● EXTRACTED INFORMATION

-=-=-

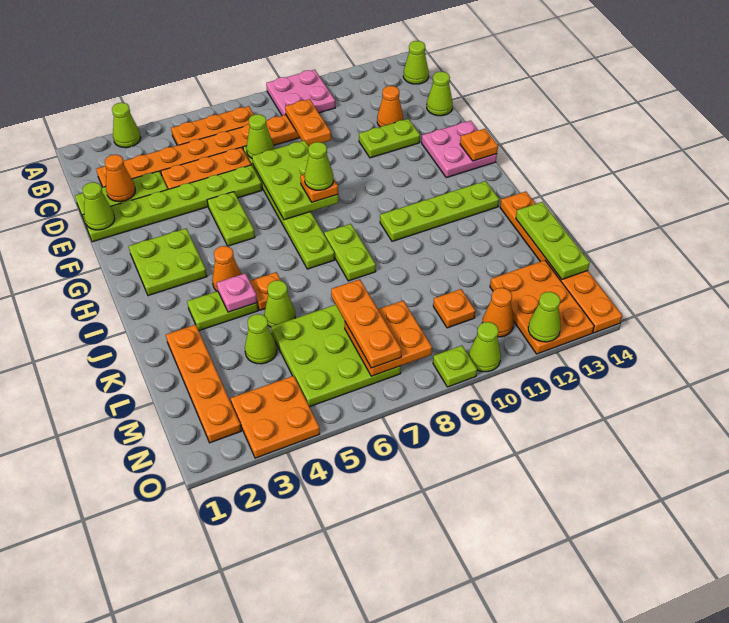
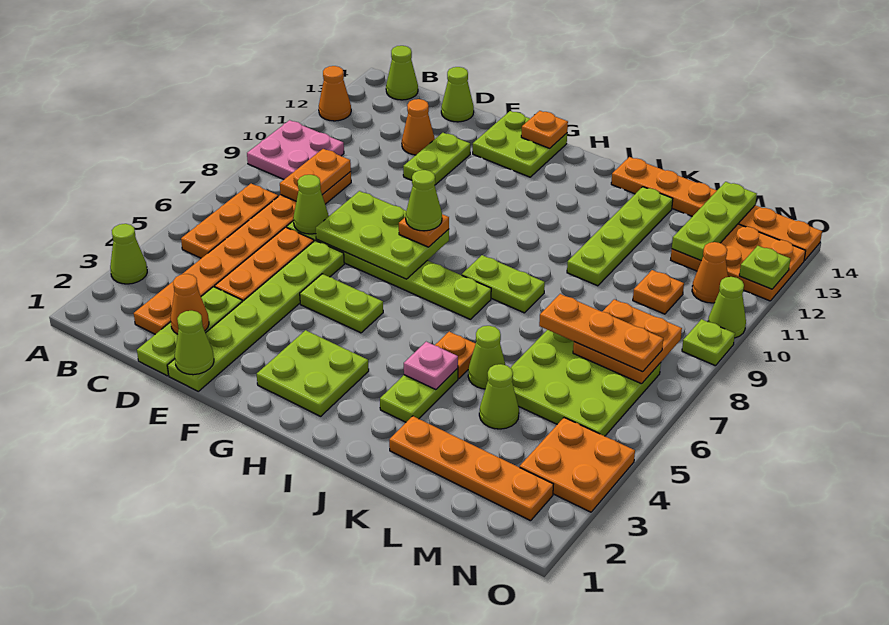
orange plate C9:D9 level 2 -> orange plate C8:C9 level 2
pink plate F13:G14 level 1 -> lime plate F13:G14 level 1
orange cone I4 level 1 -> orange cone A12 level 1
lime plate I10:I13 level 1 -> lime plate K10:K13 level 1
lime plate K14:M14 level 2 -> lime plate M12:M14 level 2
lime cone O12 level 2 -> lime plate O12 level 2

-=-=-

Please transcribe each line above exactly, but leave the images out.

orange plate C9:D9 level 2 -> orange plate C8:C9 level 2
pink plate F13:G14 level 1 -> lime plate F13:G14 level 1
orange cone I4 level 1 -> orange cone A12 level 1
lime plate I10:I13 level 1 -> lime plate K10:K13 level 1
lime plate K14:M14 level 2 -> lime plate M12:M14 level 2
lime cone O12 level 2 -> lime plate O12 level 2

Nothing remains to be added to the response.